Coordinate-based object records:
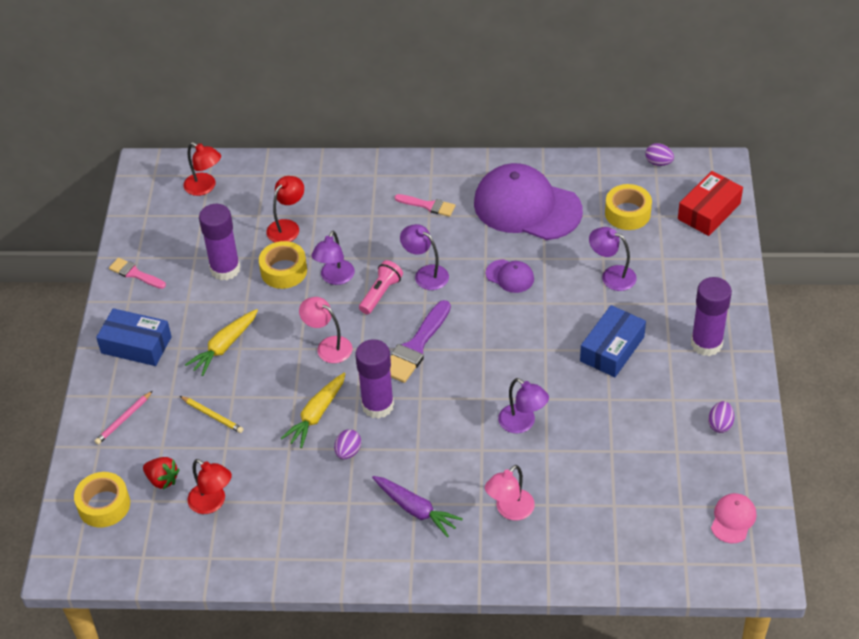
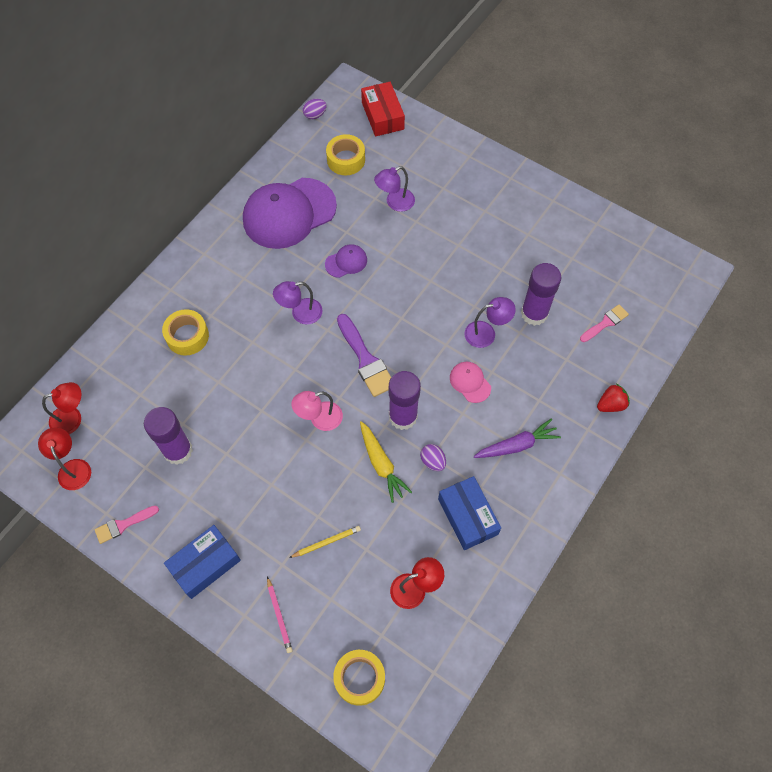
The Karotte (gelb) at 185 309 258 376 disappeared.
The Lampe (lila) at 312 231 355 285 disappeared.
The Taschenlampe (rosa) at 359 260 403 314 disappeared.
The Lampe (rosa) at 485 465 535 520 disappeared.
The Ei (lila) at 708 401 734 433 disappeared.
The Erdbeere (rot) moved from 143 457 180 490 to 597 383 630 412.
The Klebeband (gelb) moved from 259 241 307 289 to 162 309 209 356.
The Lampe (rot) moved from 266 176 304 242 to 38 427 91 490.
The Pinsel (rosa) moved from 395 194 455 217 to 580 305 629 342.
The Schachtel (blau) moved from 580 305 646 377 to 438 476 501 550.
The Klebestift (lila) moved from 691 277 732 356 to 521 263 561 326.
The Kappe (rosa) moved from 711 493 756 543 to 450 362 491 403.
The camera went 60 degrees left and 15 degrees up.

- Aim of the task
Look through the entries above and report each line where the string "disappeared" occurs.

- Exercise result
The Karotte (gelb) at 185 309 258 376 disappeared.
The Lampe (lila) at 312 231 355 285 disappeared.
The Taschenlampe (rosa) at 359 260 403 314 disappeared.
The Lampe (rosa) at 485 465 535 520 disappeared.
The Ei (lila) at 708 401 734 433 disappeared.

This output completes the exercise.